**What to do:**
Copy the lines below exactly. No picture goes into the copy.

**Material for the task:**
☆ ☆ ☆ ☆ ☆ ☆ ☆
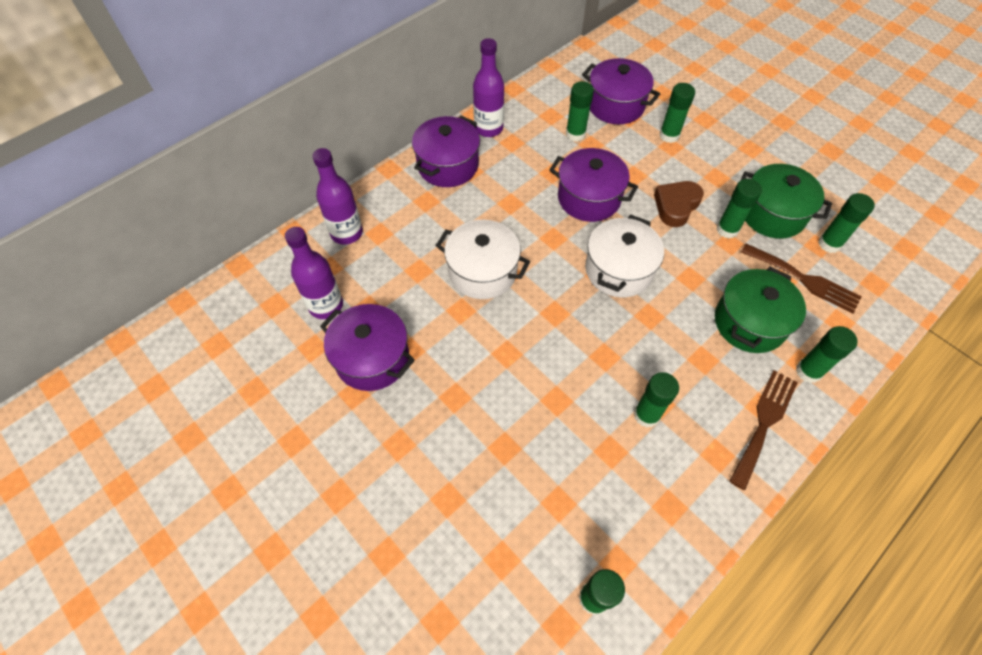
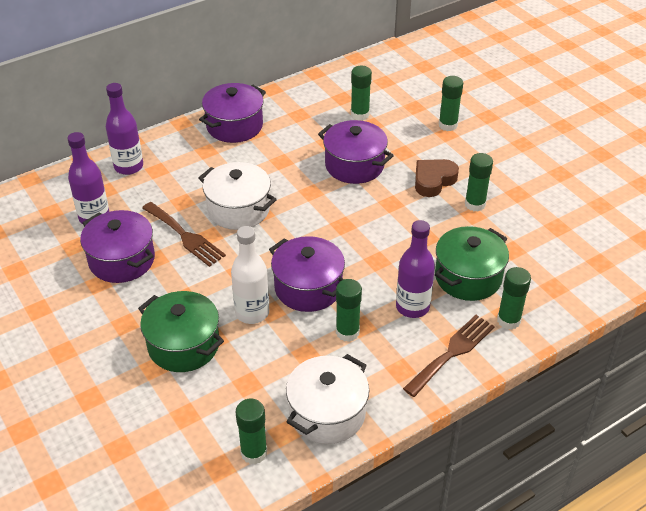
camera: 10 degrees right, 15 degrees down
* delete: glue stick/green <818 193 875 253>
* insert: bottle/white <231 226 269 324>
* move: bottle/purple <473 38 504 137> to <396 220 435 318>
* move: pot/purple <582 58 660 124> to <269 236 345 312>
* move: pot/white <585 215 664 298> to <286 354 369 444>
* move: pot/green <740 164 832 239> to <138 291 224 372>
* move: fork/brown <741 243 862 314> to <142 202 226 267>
☆ ☆ ☆ ☆ ☆ ☆ ☆
**Written reply:**
camera: 10 degrees right, 15 degrees down
* delete: glue stick/green <818 193 875 253>
* insert: bottle/white <231 226 269 324>
* move: bottle/purple <473 38 504 137> to <396 220 435 318>
* move: pot/purple <582 58 660 124> to <269 236 345 312>
* move: pot/white <585 215 664 298> to <286 354 369 444>
* move: pot/green <740 164 832 239> to <138 291 224 372>
* move: fork/brown <741 243 862 314> to <142 202 226 267>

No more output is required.